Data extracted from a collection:

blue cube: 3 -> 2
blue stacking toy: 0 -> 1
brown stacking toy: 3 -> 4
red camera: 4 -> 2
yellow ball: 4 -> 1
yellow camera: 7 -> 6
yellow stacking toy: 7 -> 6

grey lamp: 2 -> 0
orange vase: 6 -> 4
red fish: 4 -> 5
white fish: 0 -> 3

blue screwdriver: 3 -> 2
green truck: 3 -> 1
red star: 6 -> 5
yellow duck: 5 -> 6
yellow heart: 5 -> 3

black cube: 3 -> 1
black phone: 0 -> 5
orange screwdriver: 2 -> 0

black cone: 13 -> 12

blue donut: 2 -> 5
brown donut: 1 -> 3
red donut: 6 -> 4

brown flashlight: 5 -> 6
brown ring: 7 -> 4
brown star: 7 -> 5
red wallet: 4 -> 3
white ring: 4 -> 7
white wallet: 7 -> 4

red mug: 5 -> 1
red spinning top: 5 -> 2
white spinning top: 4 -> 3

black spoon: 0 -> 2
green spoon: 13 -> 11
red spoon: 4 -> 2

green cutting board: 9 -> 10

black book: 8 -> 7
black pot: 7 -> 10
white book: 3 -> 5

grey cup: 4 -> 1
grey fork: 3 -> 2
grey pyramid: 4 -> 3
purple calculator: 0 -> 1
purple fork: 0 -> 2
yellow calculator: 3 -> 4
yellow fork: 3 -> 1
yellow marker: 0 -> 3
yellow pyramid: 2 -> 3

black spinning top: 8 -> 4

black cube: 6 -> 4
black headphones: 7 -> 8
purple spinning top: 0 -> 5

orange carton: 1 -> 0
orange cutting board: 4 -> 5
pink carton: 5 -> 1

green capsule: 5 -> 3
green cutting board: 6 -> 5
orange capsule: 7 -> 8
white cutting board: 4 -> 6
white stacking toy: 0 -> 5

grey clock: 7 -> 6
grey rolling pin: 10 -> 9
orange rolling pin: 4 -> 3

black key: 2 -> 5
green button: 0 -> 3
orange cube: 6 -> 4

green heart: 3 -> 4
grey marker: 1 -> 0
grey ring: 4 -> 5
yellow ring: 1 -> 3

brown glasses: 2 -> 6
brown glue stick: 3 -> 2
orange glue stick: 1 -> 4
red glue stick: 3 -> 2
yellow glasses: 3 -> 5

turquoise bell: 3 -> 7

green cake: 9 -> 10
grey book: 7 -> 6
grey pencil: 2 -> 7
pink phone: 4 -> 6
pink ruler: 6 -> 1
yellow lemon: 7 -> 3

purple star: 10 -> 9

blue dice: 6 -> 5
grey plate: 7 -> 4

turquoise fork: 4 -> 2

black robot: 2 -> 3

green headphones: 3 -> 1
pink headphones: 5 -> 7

# EXERCISE DESCRIPTION:
Could you write out, unchanged, the line with "yellow pyramid: 2 -> 3" and every line after it in the data above?

# TASK SOLUTION:
yellow pyramid: 2 -> 3

black spinning top: 8 -> 4

black cube: 6 -> 4
black headphones: 7 -> 8
purple spinning top: 0 -> 5

orange carton: 1 -> 0
orange cutting board: 4 -> 5
pink carton: 5 -> 1

green capsule: 5 -> 3
green cutting board: 6 -> 5
orange capsule: 7 -> 8
white cutting board: 4 -> 6
white stacking toy: 0 -> 5

grey clock: 7 -> 6
grey rolling pin: 10 -> 9
orange rolling pin: 4 -> 3

black key: 2 -> 5
green button: 0 -> 3
orange cube: 6 -> 4

green heart: 3 -> 4
grey marker: 1 -> 0
grey ring: 4 -> 5
yellow ring: 1 -> 3

brown glasses: 2 -> 6
brown glue stick: 3 -> 2
orange glue stick: 1 -> 4
red glue stick: 3 -> 2
yellow glasses: 3 -> 5

turquoise bell: 3 -> 7

green cake: 9 -> 10
grey book: 7 -> 6
grey pencil: 2 -> 7
pink phone: 4 -> 6
pink ruler: 6 -> 1
yellow lemon: 7 -> 3

purple star: 10 -> 9

blue dice: 6 -> 5
grey plate: 7 -> 4

turquoise fork: 4 -> 2

black robot: 2 -> 3

green headphones: 3 -> 1
pink headphones: 5 -> 7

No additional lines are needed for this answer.